___ Source material
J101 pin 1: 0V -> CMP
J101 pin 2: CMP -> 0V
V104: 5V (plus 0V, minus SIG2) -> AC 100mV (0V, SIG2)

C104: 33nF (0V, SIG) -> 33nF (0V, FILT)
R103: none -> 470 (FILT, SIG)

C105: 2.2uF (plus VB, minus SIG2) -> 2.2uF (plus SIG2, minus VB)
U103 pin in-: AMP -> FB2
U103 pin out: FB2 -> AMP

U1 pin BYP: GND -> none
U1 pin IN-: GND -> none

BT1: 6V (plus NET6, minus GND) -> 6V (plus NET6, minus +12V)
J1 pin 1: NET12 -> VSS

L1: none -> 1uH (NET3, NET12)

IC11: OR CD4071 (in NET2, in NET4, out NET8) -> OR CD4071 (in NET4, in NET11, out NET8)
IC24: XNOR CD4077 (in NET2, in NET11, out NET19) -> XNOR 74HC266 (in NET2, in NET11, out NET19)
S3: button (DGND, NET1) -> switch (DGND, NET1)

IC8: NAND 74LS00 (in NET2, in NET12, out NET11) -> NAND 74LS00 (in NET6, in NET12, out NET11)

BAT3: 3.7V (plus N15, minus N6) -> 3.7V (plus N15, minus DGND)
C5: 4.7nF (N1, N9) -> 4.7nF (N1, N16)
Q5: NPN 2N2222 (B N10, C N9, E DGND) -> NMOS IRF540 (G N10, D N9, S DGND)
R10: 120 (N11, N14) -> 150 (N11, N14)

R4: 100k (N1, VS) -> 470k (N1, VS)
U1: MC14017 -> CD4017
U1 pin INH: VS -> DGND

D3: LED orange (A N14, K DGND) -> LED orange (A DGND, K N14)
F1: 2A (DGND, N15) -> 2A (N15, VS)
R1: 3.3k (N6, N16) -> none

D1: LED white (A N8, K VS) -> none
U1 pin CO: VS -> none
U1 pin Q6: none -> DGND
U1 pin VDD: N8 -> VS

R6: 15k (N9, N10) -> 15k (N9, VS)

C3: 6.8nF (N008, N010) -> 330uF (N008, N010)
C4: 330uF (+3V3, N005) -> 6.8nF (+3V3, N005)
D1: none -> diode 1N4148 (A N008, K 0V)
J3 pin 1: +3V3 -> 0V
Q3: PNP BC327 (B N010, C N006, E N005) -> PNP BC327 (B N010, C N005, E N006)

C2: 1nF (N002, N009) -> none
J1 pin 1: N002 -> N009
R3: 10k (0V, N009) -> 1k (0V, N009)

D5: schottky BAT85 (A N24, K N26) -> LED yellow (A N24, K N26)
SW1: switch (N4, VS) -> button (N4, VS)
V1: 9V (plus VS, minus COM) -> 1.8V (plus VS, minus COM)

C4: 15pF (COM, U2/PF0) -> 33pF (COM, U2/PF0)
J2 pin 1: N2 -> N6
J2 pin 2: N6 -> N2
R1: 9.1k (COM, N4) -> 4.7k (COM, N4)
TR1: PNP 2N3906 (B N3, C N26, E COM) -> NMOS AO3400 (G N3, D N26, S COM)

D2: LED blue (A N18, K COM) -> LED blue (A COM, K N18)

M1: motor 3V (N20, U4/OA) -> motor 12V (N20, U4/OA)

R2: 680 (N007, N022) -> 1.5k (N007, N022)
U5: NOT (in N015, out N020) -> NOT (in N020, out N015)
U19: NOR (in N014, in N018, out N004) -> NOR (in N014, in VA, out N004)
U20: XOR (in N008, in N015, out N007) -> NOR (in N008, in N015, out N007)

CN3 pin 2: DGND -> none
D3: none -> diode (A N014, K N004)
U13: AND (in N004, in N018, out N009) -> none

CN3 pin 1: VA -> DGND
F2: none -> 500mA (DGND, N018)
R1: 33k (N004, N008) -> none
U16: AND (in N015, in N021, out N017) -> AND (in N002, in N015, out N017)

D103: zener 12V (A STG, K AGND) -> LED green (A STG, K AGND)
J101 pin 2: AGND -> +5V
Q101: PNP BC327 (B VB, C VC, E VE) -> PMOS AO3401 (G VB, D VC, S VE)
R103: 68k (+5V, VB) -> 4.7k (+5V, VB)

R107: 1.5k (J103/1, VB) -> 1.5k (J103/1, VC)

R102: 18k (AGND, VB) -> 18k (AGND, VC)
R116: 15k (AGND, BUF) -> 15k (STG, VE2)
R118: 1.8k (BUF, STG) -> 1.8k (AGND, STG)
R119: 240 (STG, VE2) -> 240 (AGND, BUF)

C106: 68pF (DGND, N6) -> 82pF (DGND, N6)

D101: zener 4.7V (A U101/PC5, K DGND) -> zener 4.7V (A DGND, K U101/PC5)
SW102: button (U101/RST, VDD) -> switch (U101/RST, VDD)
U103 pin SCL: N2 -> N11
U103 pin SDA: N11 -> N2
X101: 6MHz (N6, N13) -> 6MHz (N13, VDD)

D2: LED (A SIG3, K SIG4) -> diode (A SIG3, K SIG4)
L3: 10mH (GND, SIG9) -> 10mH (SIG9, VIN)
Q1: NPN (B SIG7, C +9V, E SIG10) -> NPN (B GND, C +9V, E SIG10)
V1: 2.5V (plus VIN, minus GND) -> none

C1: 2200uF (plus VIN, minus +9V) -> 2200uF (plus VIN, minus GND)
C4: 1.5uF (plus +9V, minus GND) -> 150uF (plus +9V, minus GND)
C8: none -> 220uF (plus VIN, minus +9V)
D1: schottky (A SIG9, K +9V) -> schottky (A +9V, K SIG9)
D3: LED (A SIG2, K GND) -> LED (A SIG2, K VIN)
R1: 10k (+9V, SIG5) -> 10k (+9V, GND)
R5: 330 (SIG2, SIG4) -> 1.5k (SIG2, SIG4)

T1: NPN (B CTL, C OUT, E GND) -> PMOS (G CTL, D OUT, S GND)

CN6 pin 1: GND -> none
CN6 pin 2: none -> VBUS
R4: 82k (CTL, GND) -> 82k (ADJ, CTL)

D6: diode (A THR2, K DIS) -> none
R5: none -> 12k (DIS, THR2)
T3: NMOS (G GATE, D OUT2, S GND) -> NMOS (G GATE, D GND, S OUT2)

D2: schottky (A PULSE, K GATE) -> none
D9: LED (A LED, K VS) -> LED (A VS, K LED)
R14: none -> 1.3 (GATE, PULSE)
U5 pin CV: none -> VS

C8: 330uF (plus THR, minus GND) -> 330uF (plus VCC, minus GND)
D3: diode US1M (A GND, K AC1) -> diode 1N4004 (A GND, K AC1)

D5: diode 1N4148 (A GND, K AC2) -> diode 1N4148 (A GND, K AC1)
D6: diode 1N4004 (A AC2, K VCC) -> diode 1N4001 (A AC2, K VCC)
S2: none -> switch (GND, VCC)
______
**Exercise prompt**
The entries above hold a line with "U1 pin Q6: none -> DGND" and a later line with "J2 pin 2: N6 -> N2". Write out exactly those lines and all lines between, nothing more.

**Your solution**
U1 pin Q6: none -> DGND
U1 pin VDD: N8 -> VS

R6: 15k (N9, N10) -> 15k (N9, VS)

C3: 6.8nF (N008, N010) -> 330uF (N008, N010)
C4: 330uF (+3V3, N005) -> 6.8nF (+3V3, N005)
D1: none -> diode 1N4148 (A N008, K 0V)
J3 pin 1: +3V3 -> 0V
Q3: PNP BC327 (B N010, C N006, E N005) -> PNP BC327 (B N010, C N005, E N006)

C2: 1nF (N002, N009) -> none
J1 pin 1: N002 -> N009
R3: 10k (0V, N009) -> 1k (0V, N009)

D5: schottky BAT85 (A N24, K N26) -> LED yellow (A N24, K N26)
SW1: switch (N4, VS) -> button (N4, VS)
V1: 9V (plus VS, minus COM) -> 1.8V (plus VS, minus COM)

C4: 15pF (COM, U2/PF0) -> 33pF (COM, U2/PF0)
J2 pin 1: N2 -> N6
J2 pin 2: N6 -> N2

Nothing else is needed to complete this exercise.